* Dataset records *
::::::::::
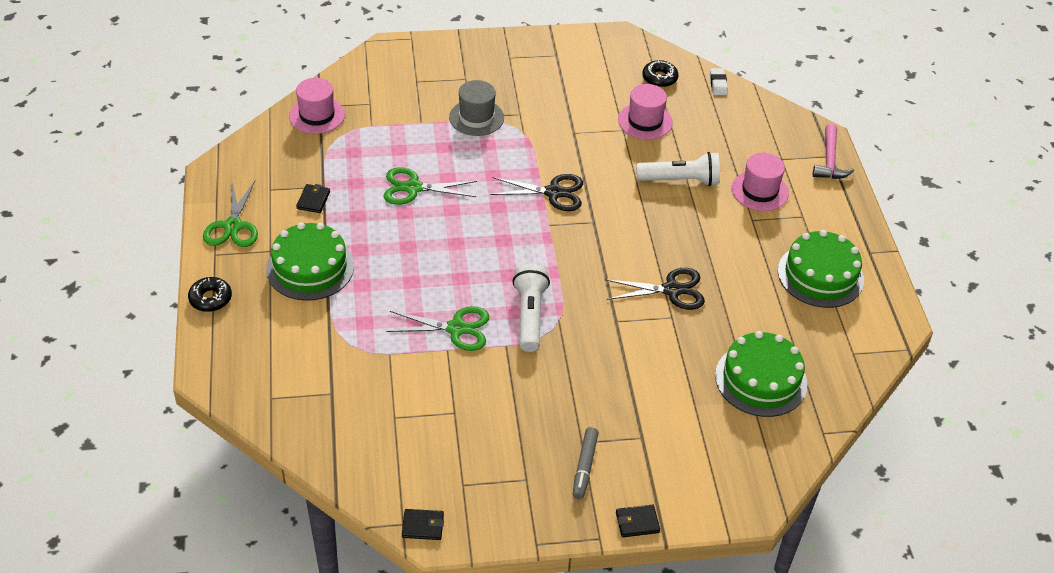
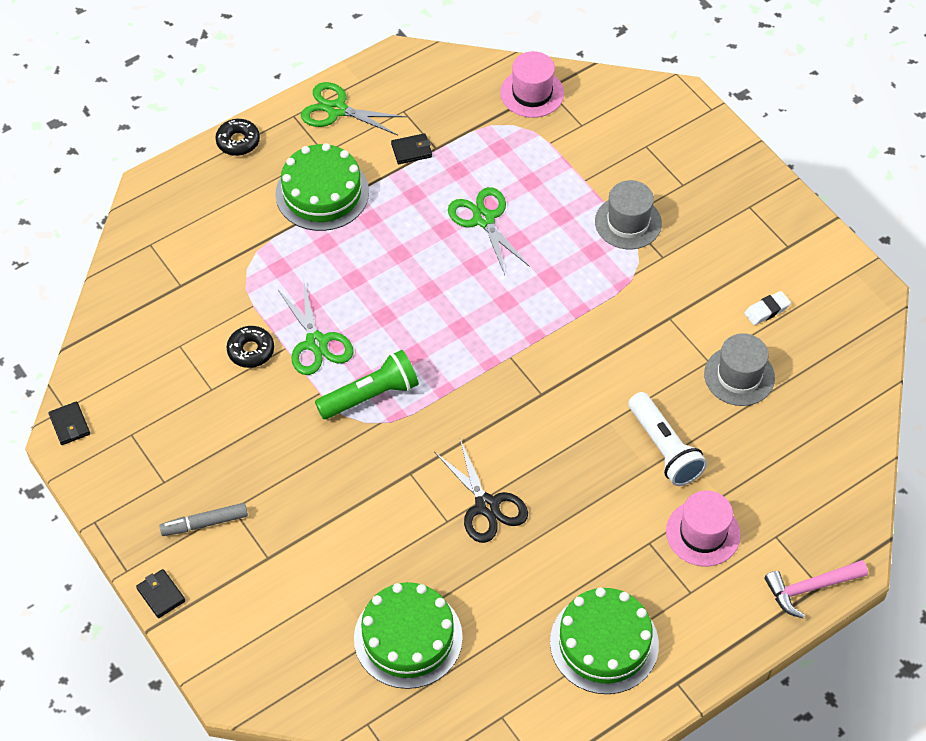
camera: 65 degrees right, 10 degrees up
(233, 226) = (336, 110): green scissors -> green scissors turned 45 degrees clockwise
(530, 316) = (370, 395): white flashlight -> green flashlight
(554, 193) = (561, 340): black scissors -> none
(645, 121) = (739, 376): pink hat -> grey hat
(659, 78) = (826, 360): black donut -> black donut (251, 350)
(718, 84) = (862, 422): white eraser -> white eraser (767, 310)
::::::::::
* TASK ITEM *
Your job is to repeat every entry exactly, keeping all pictures out of the copy.

* ANSWER BOX *
camera: 65 degrees right, 10 degrees up
(233, 226) = (336, 110): green scissors -> green scissors turned 45 degrees clockwise
(530, 316) = (370, 395): white flashlight -> green flashlight
(554, 193) = (561, 340): black scissors -> none
(645, 121) = (739, 376): pink hat -> grey hat
(659, 78) = (826, 360): black donut -> black donut (251, 350)
(718, 84) = (862, 422): white eraser -> white eraser (767, 310)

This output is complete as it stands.